- **Task details**
Exactly as written, transcribe the data that follows.

※

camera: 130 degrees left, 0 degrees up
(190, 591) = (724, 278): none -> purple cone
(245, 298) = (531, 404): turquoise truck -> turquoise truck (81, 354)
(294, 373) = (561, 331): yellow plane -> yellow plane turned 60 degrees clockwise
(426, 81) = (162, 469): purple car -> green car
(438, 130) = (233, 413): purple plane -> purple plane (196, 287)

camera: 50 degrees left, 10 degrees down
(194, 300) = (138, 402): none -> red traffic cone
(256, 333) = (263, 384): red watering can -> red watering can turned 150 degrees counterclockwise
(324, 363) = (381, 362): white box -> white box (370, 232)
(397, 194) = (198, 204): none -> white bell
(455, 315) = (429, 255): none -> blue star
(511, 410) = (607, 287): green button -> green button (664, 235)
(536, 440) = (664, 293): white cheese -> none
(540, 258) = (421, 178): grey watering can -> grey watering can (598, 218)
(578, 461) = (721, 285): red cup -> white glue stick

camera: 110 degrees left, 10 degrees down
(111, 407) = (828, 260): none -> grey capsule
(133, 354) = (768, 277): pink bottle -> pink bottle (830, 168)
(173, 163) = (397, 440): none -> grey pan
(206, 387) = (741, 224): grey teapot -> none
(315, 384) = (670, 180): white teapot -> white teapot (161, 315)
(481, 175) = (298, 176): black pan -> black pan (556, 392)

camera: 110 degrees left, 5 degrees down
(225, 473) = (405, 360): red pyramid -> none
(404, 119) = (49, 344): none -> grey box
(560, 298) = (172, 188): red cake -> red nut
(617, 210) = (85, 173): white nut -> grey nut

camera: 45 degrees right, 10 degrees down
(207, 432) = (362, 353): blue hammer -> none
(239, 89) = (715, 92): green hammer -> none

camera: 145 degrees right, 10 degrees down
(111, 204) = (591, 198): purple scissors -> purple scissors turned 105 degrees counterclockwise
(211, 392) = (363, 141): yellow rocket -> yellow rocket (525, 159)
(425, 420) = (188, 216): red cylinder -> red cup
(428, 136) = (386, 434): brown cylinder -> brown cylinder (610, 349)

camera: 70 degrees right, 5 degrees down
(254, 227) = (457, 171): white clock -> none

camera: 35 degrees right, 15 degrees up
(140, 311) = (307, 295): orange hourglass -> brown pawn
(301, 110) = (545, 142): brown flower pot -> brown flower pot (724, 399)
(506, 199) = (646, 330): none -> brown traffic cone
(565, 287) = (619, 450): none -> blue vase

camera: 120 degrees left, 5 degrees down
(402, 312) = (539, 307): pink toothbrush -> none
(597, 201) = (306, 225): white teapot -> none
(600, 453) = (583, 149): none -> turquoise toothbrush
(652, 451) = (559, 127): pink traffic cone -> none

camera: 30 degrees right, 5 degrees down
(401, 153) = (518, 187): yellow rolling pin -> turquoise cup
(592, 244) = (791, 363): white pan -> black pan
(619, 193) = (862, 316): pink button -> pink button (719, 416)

※

- **Answer to this task**
camera: 130 degrees left, 0 degrees up
(190, 591) = (724, 278): none -> purple cone
(245, 298) = (531, 404): turquoise truck -> turquoise truck (81, 354)
(294, 373) = (561, 331): yellow plane -> yellow plane turned 60 degrees clockwise
(426, 81) = (162, 469): purple car -> green car
(438, 130) = (233, 413): purple plane -> purple plane (196, 287)

camera: 50 degrees left, 10 degrees down
(194, 300) = (138, 402): none -> red traffic cone
(256, 333) = (263, 384): red watering can -> red watering can turned 150 degrees counterclockwise
(324, 363) = (381, 362): white box -> white box (370, 232)
(397, 194) = (198, 204): none -> white bell
(455, 315) = (429, 255): none -> blue star
(511, 410) = (607, 287): green button -> green button (664, 235)
(536, 440) = (664, 293): white cheese -> none
(540, 258) = (421, 178): grey watering can -> grey watering can (598, 218)
(578, 461) = (721, 285): red cup -> white glue stick

camera: 110 degrees left, 10 degrees down
(111, 407) = (828, 260): none -> grey capsule
(133, 354) = (768, 277): pink bottle -> pink bottle (830, 168)
(173, 163) = (397, 440): none -> grey pan
(206, 387) = (741, 224): grey teapot -> none
(315, 384) = (670, 180): white teapot -> white teapot (161, 315)
(481, 175) = (298, 176): black pan -> black pan (556, 392)

camera: 110 degrees left, 5 degrees down
(225, 473) = (405, 360): red pyramid -> none
(404, 119) = (49, 344): none -> grey box
(560, 298) = (172, 188): red cake -> red nut
(617, 210) = (85, 173): white nut -> grey nut

camera: 45 degrees right, 10 degrees down
(207, 432) = (362, 353): blue hammer -> none
(239, 89) = (715, 92): green hammer -> none

camera: 145 degrees right, 10 degrees down
(111, 204) = (591, 198): purple scissors -> purple scissors turned 105 degrees counterclockwise
(211, 392) = (363, 141): yellow rocket -> yellow rocket (525, 159)
(425, 420) = (188, 216): red cylinder -> red cup
(428, 136) = (386, 434): brown cylinder -> brown cylinder (610, 349)

camera: 70 degrees right, 5 degrees down
(254, 227) = (457, 171): white clock -> none

camera: 35 degrees right, 15 degrees up
(140, 311) = (307, 295): orange hourglass -> brown pawn
(301, 110) = (545, 142): brown flower pot -> brown flower pot (724, 399)
(506, 199) = (646, 330): none -> brown traffic cone
(565, 287) = (619, 450): none -> blue vase

camera: 120 degrees left, 5 degrees down
(402, 312) = (539, 307): pink toothbrush -> none
(597, 201) = (306, 225): white teapot -> none
(600, 453) = (583, 149): none -> turquoise toothbrush
(652, 451) = (559, 127): pink traffic cone -> none

camera: 30 degrees right, 5 degrees down
(401, 153) = (518, 187): yellow rolling pin -> turquoise cup
(592, 244) = (791, 363): white pan -> black pan
(619, 193) = (862, 316): pink button -> pink button (719, 416)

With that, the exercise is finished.